[MATERIAL SUPPLIED Boundary: Start]

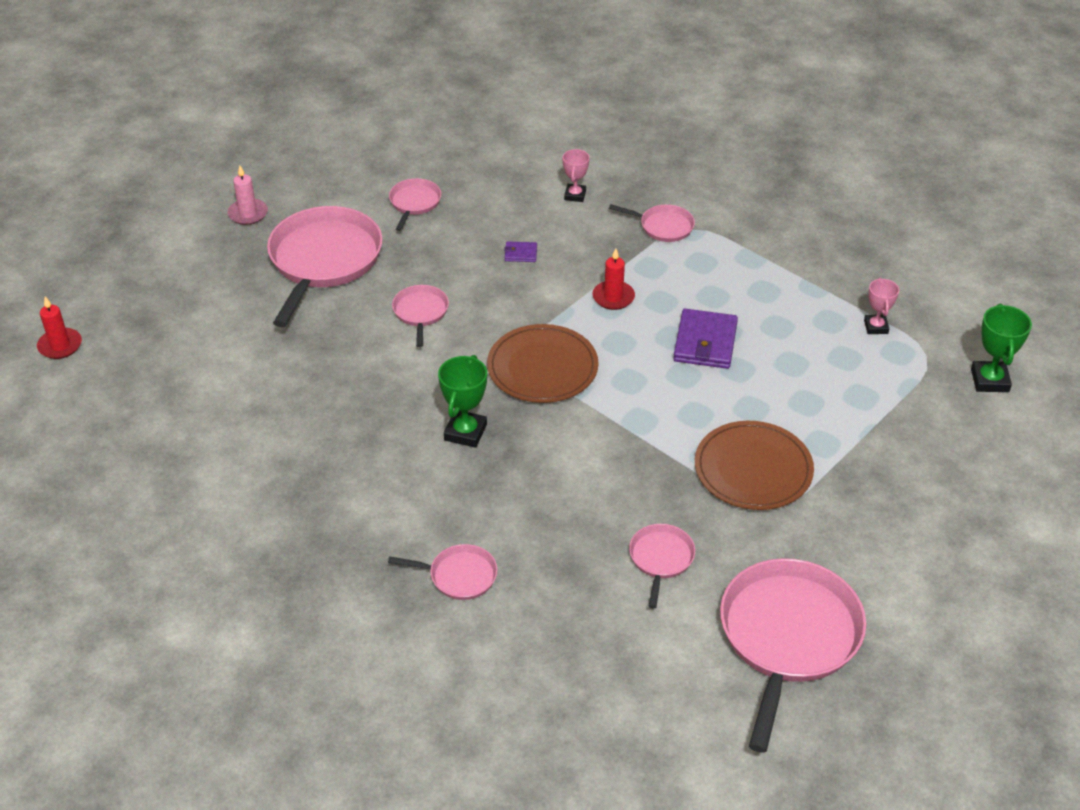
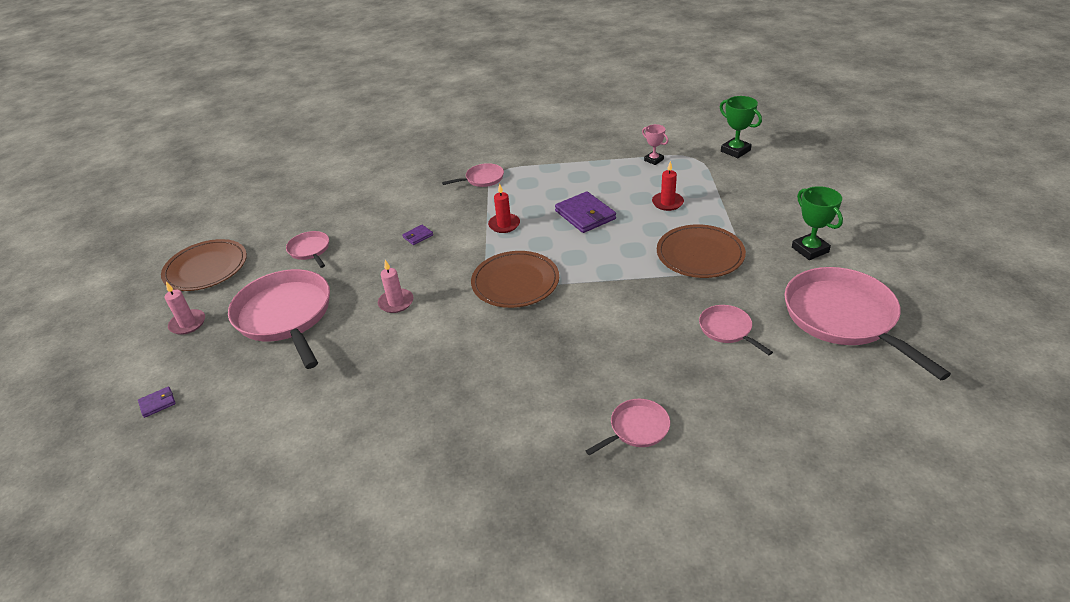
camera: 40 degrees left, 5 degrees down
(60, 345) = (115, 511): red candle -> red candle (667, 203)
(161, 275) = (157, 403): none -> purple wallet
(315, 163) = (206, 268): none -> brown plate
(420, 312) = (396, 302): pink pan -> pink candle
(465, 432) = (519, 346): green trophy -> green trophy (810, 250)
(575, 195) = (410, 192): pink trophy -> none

[MATERIAL SUPPLIED Boundary: End]

EXERCISE OBJECTIVE:
The full text of the data above, exact and without pictures, is what to return.

EXERCISE RESULT:
camera: 40 degrees left, 5 degrees down
(60, 345) = (115, 511): red candle -> red candle (667, 203)
(161, 275) = (157, 403): none -> purple wallet
(315, 163) = (206, 268): none -> brown plate
(420, 312) = (396, 302): pink pan -> pink candle
(465, 432) = (519, 346): green trophy -> green trophy (810, 250)
(575, 195) = (410, 192): pink trophy -> none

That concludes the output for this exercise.